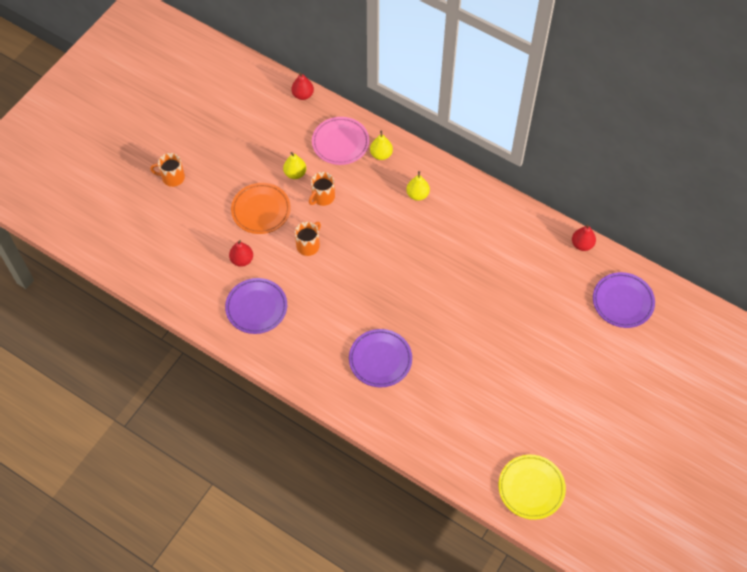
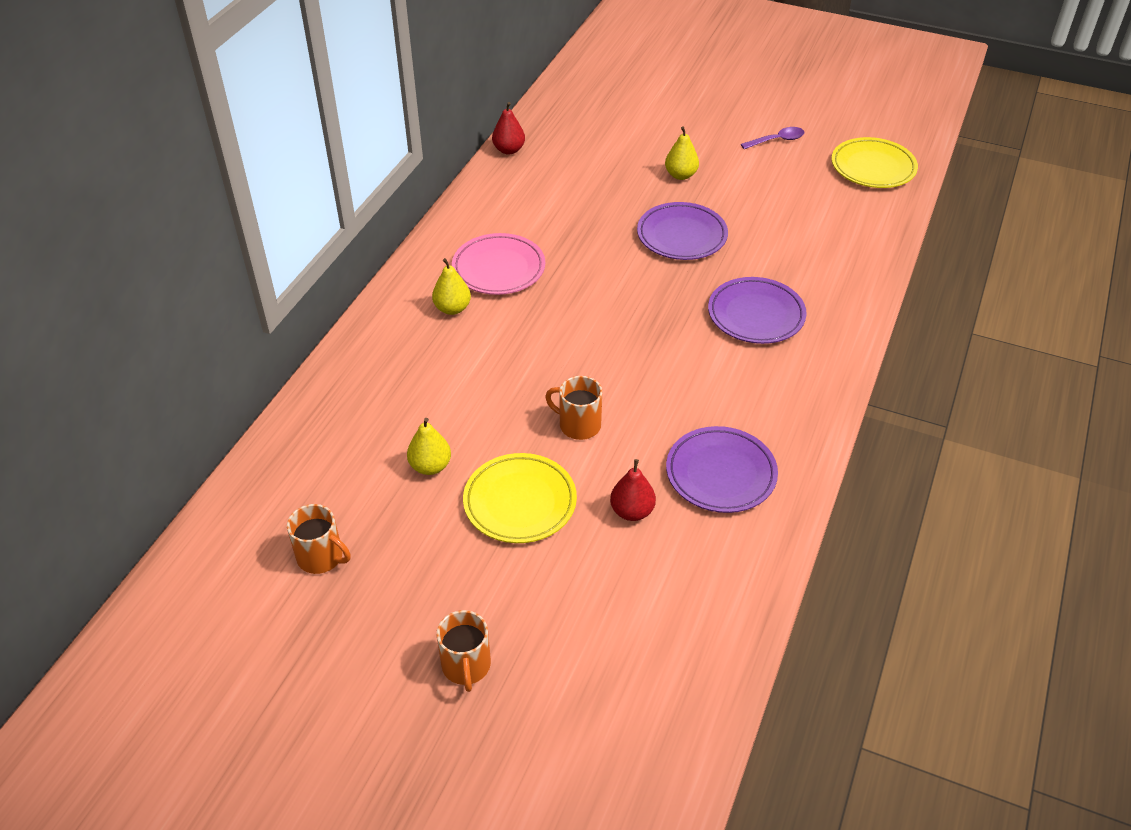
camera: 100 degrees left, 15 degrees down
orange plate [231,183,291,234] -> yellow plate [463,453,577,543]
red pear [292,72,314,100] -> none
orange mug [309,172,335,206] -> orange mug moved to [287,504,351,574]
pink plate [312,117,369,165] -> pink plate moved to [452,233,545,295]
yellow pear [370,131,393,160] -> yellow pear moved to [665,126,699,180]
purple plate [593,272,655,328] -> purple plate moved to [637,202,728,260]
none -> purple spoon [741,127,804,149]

-------

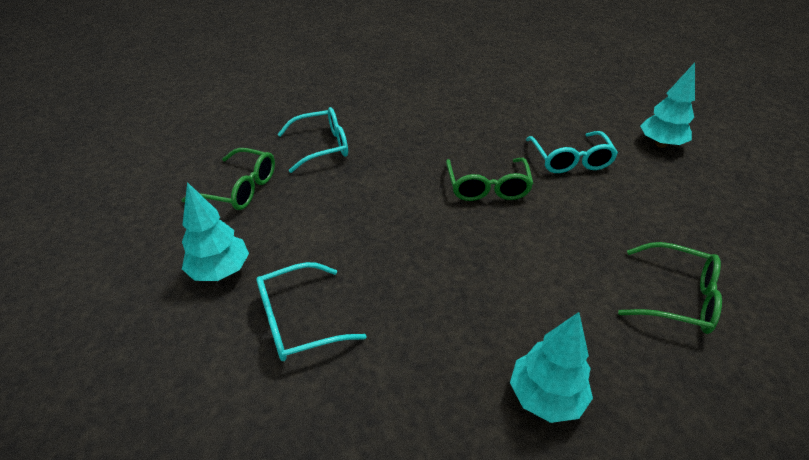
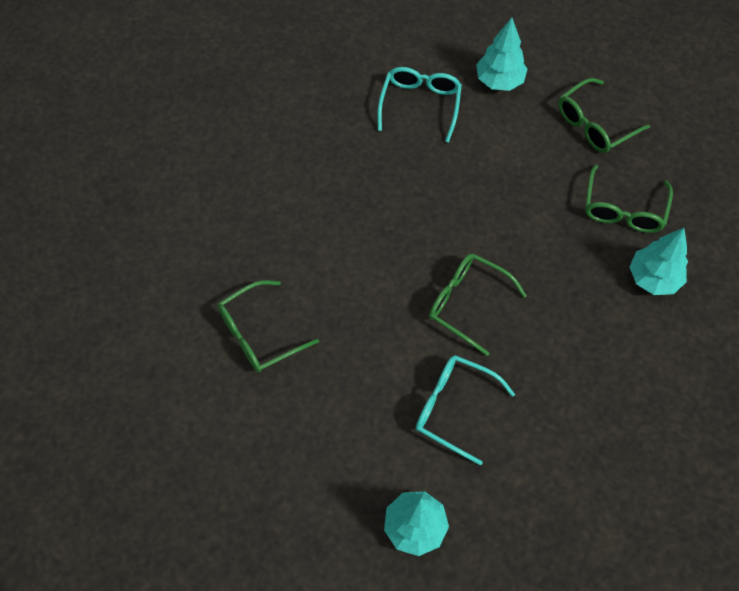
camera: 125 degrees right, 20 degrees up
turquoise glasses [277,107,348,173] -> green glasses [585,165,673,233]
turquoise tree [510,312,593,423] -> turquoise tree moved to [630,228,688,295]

-------

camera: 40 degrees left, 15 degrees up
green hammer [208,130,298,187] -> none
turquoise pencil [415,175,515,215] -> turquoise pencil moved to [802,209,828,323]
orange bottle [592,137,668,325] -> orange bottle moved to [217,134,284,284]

-------

Search the listing above for the lines with "camera: 100 degrees left, 15 degrees down" and "none -> purple spoon [741,127,804,149]", then output those lines and all lines between them exactly.

● RESULT BELOW
camera: 100 degrees left, 15 degrees down
orange plate [231,183,291,234] -> yellow plate [463,453,577,543]
red pear [292,72,314,100] -> none
orange mug [309,172,335,206] -> orange mug moved to [287,504,351,574]
pink plate [312,117,369,165] -> pink plate moved to [452,233,545,295]
yellow pear [370,131,393,160] -> yellow pear moved to [665,126,699,180]
purple plate [593,272,655,328] -> purple plate moved to [637,202,728,260]
none -> purple spoon [741,127,804,149]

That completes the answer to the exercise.